Your answer should be one number: the count of lines in the data below that include "button".
(Recorded information)
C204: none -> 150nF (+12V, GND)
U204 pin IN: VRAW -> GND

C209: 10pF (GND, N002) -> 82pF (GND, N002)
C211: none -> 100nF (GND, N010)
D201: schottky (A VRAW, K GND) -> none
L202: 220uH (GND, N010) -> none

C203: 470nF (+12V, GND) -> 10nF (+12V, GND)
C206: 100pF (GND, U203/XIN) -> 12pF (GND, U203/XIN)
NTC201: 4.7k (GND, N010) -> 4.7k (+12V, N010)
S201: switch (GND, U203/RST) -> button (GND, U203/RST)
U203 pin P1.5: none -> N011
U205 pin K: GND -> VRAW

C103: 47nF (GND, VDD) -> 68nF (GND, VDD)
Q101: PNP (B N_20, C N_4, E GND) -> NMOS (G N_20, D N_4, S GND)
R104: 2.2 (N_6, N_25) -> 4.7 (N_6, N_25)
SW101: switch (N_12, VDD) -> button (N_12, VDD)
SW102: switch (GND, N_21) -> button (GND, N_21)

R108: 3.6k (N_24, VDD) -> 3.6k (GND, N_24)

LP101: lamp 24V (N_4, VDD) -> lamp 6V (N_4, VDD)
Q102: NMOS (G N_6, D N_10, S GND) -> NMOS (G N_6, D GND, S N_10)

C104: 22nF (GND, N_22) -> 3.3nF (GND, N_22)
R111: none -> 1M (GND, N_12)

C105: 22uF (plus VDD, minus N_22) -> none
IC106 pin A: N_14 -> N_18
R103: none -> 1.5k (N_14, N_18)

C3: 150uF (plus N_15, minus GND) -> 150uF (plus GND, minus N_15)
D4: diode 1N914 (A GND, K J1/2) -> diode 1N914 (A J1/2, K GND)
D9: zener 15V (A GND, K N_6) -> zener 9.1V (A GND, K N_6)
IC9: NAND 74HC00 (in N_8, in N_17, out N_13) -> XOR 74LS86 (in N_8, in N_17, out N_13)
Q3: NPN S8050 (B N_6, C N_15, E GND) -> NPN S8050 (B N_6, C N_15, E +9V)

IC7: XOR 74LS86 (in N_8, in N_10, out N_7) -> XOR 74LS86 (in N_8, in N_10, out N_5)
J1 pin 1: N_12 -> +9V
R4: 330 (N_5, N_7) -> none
(End Recorded information)
• Answer box
3